[Exercise brief] Copy out the lines of every record below word for word, omitting the pictures.
======
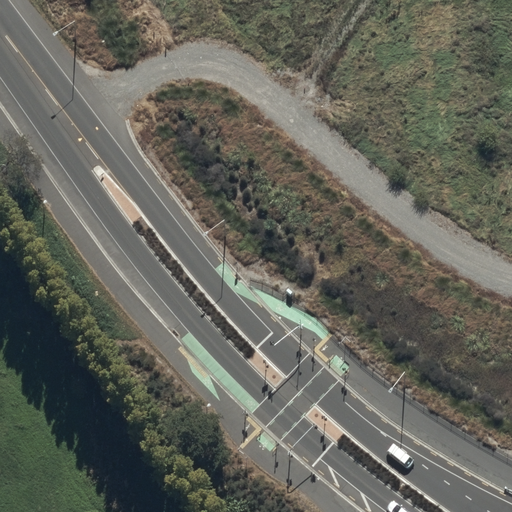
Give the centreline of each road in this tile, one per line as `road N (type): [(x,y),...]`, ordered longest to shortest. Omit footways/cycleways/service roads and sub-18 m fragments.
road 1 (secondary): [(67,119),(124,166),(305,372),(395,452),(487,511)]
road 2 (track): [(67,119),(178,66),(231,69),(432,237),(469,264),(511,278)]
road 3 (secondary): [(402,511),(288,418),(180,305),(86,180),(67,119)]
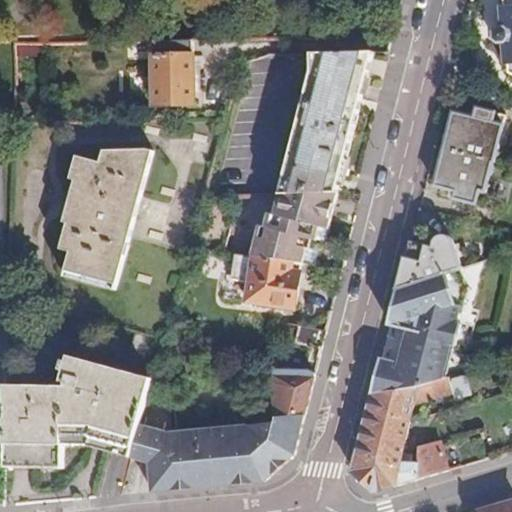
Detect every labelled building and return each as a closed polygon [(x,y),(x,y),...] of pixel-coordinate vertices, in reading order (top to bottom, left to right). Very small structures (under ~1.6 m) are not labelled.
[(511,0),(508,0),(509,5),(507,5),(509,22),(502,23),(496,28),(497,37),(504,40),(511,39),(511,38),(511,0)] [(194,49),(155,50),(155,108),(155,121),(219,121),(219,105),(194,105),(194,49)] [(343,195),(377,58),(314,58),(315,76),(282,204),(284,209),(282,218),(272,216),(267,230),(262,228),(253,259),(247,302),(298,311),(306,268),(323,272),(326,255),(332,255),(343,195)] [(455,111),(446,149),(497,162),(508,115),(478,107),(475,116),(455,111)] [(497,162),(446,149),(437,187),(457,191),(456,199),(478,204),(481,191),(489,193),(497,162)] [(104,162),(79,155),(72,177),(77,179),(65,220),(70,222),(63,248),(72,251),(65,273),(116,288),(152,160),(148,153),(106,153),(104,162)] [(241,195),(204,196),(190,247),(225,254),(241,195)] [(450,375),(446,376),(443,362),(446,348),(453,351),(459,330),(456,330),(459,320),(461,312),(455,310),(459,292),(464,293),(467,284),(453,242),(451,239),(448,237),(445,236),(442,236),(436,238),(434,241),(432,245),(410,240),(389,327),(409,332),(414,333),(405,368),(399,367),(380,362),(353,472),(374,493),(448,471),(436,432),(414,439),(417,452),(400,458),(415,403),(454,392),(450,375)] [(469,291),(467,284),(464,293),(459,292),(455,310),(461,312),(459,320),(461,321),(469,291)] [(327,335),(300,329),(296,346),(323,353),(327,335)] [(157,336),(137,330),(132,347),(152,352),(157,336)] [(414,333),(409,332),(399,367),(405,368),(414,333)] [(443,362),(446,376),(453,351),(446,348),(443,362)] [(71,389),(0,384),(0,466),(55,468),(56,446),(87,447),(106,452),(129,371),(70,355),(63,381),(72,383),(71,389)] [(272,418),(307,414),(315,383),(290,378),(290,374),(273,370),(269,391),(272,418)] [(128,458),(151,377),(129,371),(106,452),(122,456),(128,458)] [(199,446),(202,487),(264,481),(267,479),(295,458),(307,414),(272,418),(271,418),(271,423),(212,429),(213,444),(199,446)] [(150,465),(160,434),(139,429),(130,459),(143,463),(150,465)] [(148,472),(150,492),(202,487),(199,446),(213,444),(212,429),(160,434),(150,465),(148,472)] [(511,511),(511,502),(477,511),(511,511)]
======
[Output of the task]
Give the centreline of each road in this tile, one per line as `road N (type): [(x,y),...]`, ordered longest to shortest. Omit footways/cycleways/service roads and sub-18 m fragments.
road 1 (secondary): [(67,119),(124,166),(305,372),(395,452),(487,511)]
road 2 (track): [(67,119),(178,66),(231,69),(432,237),(469,264),(511,278)]
road 3 (secondary): [(402,511),(288,418),(180,305),(86,180),(67,119)]
Detect every labelled building and return each as a closed polygon [(x,y),(x,y),...] of pixel-coordinate vertices, in reading order (top to bottom, left to right). Very small structures (under ~1.6 m) are not labelled.
[(511,0),(508,0),(509,5),(507,5),(509,22),(502,23),(496,28),(497,37),(504,40),(511,39),(511,38),(511,0)] [(194,49),(155,50),(155,108),(155,121),(219,121),(219,105),(194,105),(194,49)] [(343,195),(377,58),(314,58),(315,76),(282,204),(284,209),(282,218),(272,216),(267,230),(262,228),(253,259),(247,302),(298,311),(306,268),(323,272),(326,255),(332,255),(343,195)] [(455,111),(446,149),(497,162),(508,115),(478,107),(475,116),(455,111)] [(497,162),(446,149),(437,187),(457,191),(456,199),(478,204),(481,191),(489,193),(497,162)] [(104,162),(79,155),(72,177),(77,179),(65,220),(70,222),(63,248),(72,251),(65,273),(116,288),(152,160),(148,153),(106,153),(104,162)] [(241,195),(204,196),(190,247),(225,254),(241,195)] [(450,375),(446,376),(443,362),(446,348),(453,351),(459,330),(456,330),(459,320),(461,312),(455,310),(459,292),(464,293),(467,284),(453,242),(451,239),(448,237),(445,236),(442,236),(436,238),(434,241),(432,245),(410,240),(389,327),(409,332),(414,333),(405,368),(399,367),(380,362),(353,472),(374,493),(448,471),(436,432),(414,439),(417,452),(400,458),(415,403),(454,392),(450,375)] [(469,291),(467,284),(464,293),(459,292),(455,310),(461,312),(459,320),(461,321),(469,291)] [(327,335),(300,329),(296,346),(323,353),(327,335)] [(157,336),(137,330),(132,347),(152,352),(157,336)] [(414,333),(409,332),(399,367),(405,368),(414,333)] [(443,362),(446,376),(453,351),(446,348),(443,362)] [(71,389),(0,384),(0,466),(55,468),(56,446),(87,447),(106,452),(129,371),(70,355),(63,381),(72,383),(71,389)] [(272,418),(307,414),(315,383),(290,378),(290,374),(273,370),(269,391),(272,418)] [(128,458),(151,377),(129,371),(106,452),(122,456),(128,458)] [(199,446),(202,487),(264,481),(267,479),(295,458),(307,414),(272,418),(271,418),(271,423),(212,429),(213,444),(199,446)] [(150,465),(160,434),(139,429),(130,459),(143,463),(150,465)] [(148,472),(150,492),(202,487),(199,446),(213,444),(212,429),(160,434),(150,465),(148,472)] [(511,511),(511,502),(477,511),(511,511)]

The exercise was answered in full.